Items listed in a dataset
==========

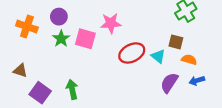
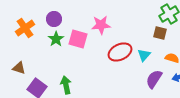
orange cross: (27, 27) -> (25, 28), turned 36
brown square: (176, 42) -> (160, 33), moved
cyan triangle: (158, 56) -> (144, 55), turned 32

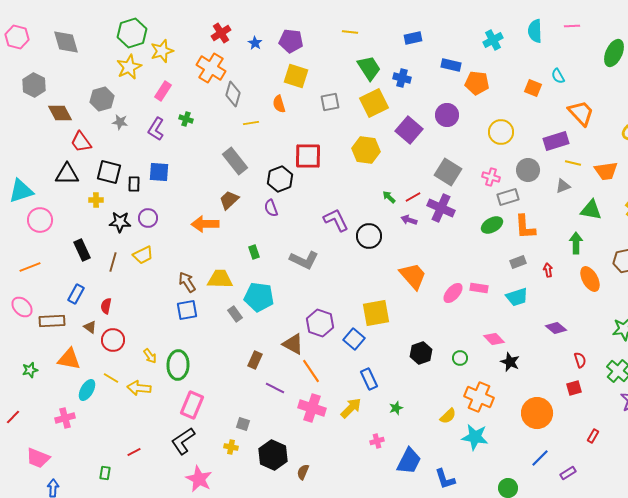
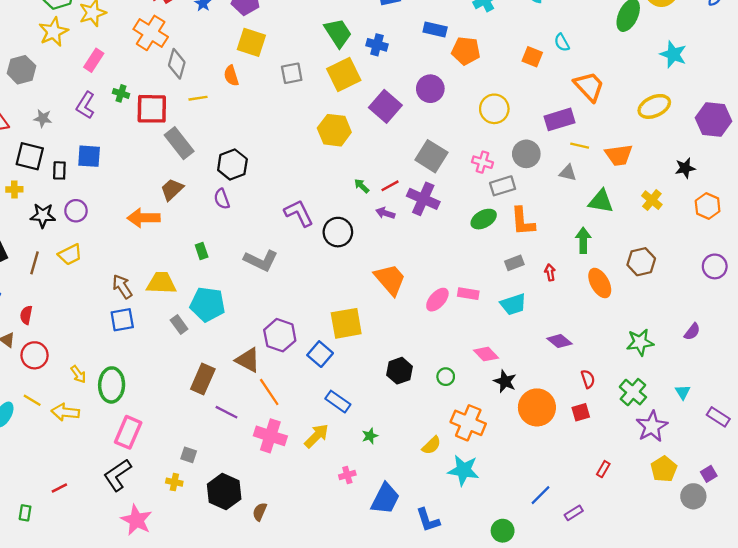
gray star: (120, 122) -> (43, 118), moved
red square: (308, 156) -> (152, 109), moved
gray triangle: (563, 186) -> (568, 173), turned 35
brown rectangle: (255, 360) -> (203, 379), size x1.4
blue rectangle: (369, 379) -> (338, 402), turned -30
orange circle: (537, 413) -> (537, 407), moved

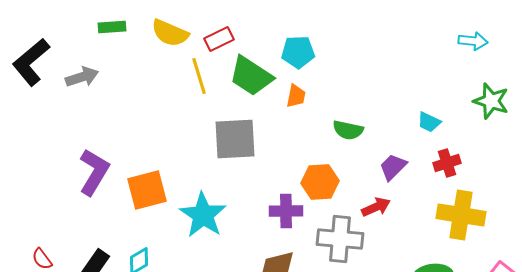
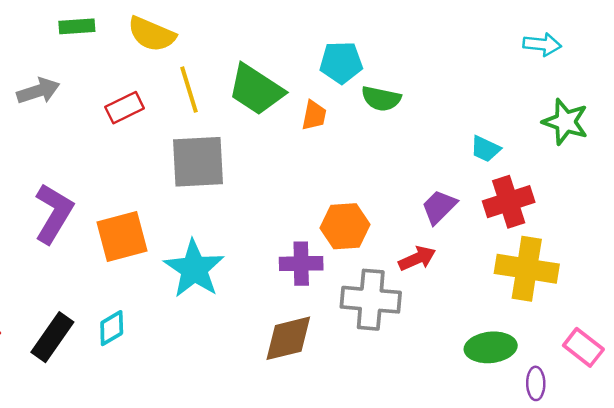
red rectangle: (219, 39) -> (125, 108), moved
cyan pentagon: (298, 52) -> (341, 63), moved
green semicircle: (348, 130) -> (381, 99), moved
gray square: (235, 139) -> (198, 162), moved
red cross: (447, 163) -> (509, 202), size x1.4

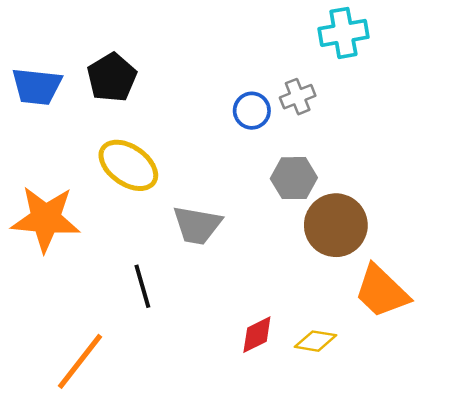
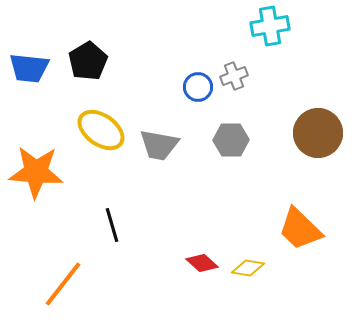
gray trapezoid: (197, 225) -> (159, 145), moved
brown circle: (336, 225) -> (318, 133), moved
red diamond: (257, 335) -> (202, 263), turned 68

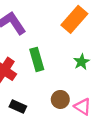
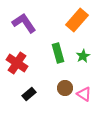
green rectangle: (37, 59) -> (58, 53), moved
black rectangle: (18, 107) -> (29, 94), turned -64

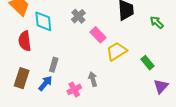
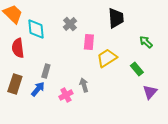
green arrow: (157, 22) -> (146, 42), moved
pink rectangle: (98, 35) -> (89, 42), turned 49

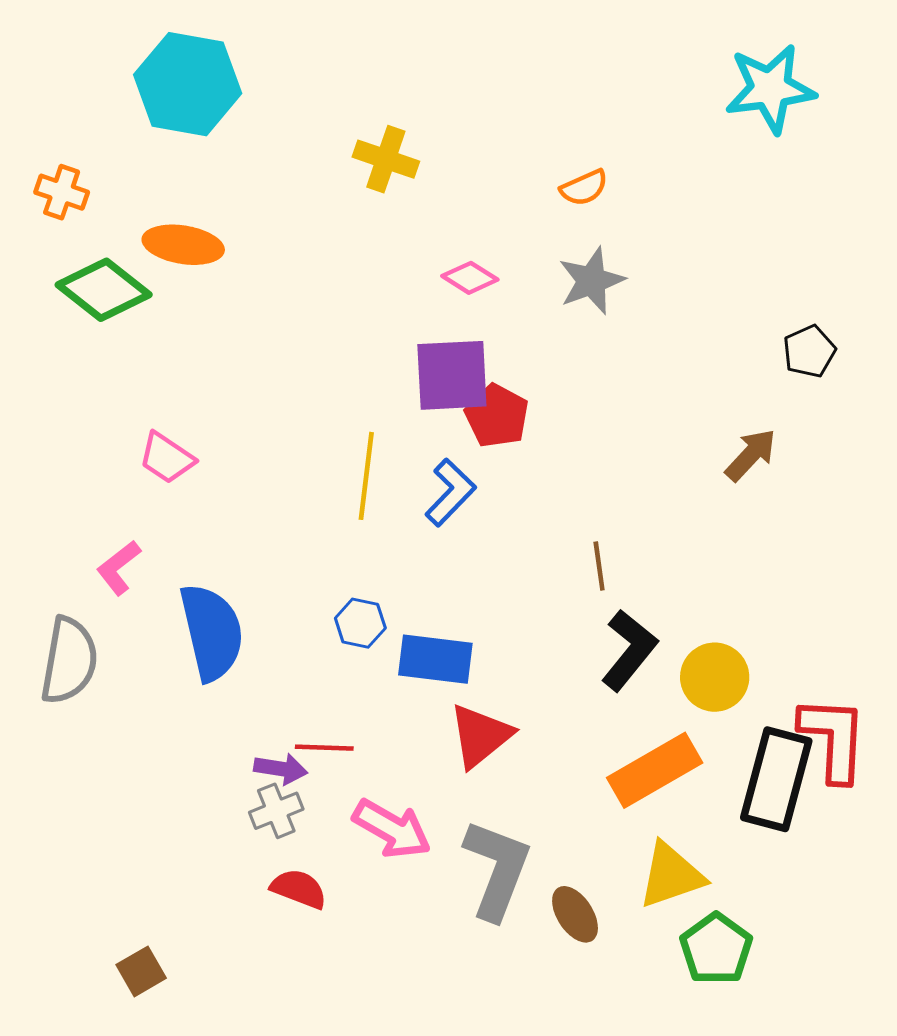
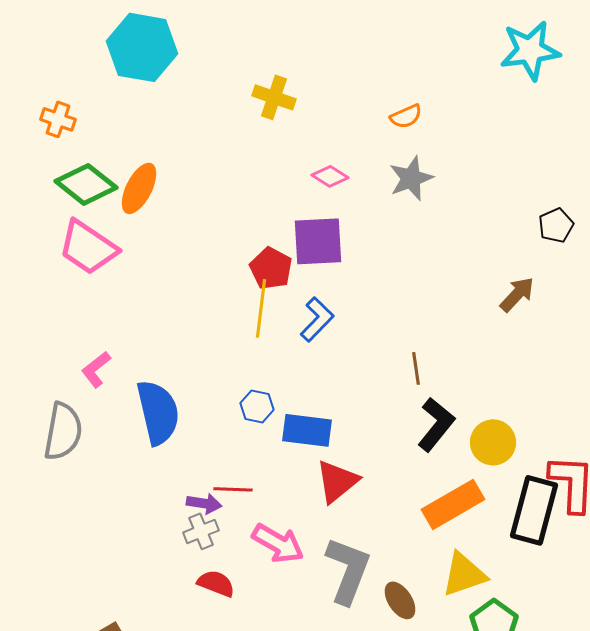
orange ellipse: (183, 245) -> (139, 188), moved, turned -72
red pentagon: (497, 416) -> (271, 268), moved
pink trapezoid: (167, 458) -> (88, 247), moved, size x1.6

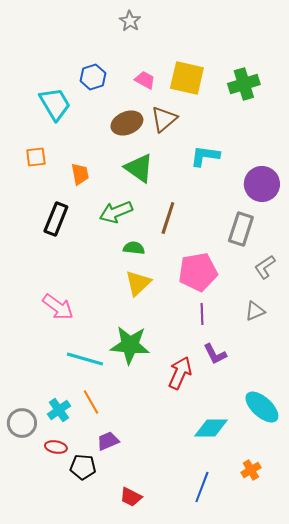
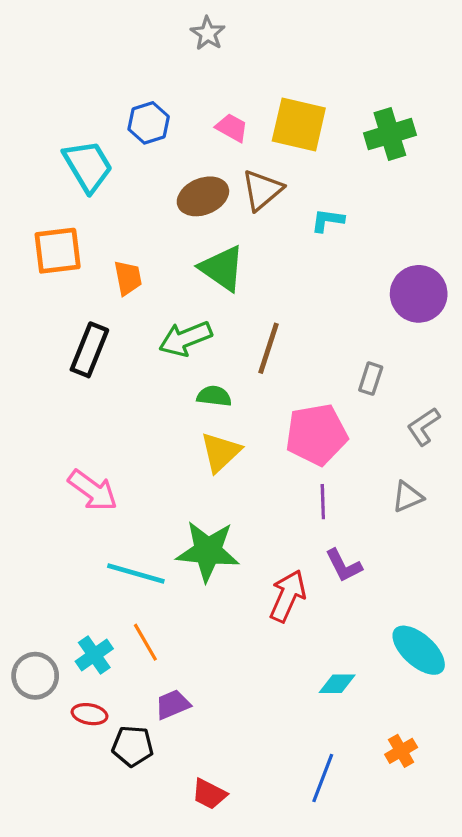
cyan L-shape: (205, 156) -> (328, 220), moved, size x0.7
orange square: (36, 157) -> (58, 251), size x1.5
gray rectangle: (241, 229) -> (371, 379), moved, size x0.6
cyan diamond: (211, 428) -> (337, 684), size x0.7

==========

Exercise requirements:
Each line of the records is to be reproduced exactly, and each picture dropped.

Output of the exercise:
orange cross: (27, 27) -> (25, 28), turned 36
brown square: (176, 42) -> (160, 33), moved
cyan triangle: (158, 56) -> (144, 55), turned 32

gray star: (120, 122) -> (43, 118), moved
red square: (308, 156) -> (152, 109), moved
gray triangle: (563, 186) -> (568, 173), turned 35
brown rectangle: (255, 360) -> (203, 379), size x1.4
blue rectangle: (369, 379) -> (338, 402), turned -30
orange circle: (537, 413) -> (537, 407), moved

red rectangle: (219, 39) -> (125, 108), moved
cyan pentagon: (298, 52) -> (341, 63), moved
green semicircle: (348, 130) -> (381, 99), moved
gray square: (235, 139) -> (198, 162), moved
red cross: (447, 163) -> (509, 202), size x1.4

gray trapezoid: (197, 225) -> (159, 145), moved
brown circle: (336, 225) -> (318, 133), moved
red diamond: (257, 335) -> (202, 263), turned 68

green rectangle: (37, 59) -> (58, 53), moved
black rectangle: (18, 107) -> (29, 94), turned -64

green arrow: (157, 22) -> (146, 42), moved
pink rectangle: (98, 35) -> (89, 42), turned 49

orange ellipse: (183, 245) -> (139, 188), moved, turned -72
red pentagon: (497, 416) -> (271, 268), moved
pink trapezoid: (167, 458) -> (88, 247), moved, size x1.6

cyan L-shape: (205, 156) -> (328, 220), moved, size x0.7
orange square: (36, 157) -> (58, 251), size x1.5
gray rectangle: (241, 229) -> (371, 379), moved, size x0.6
cyan diamond: (211, 428) -> (337, 684), size x0.7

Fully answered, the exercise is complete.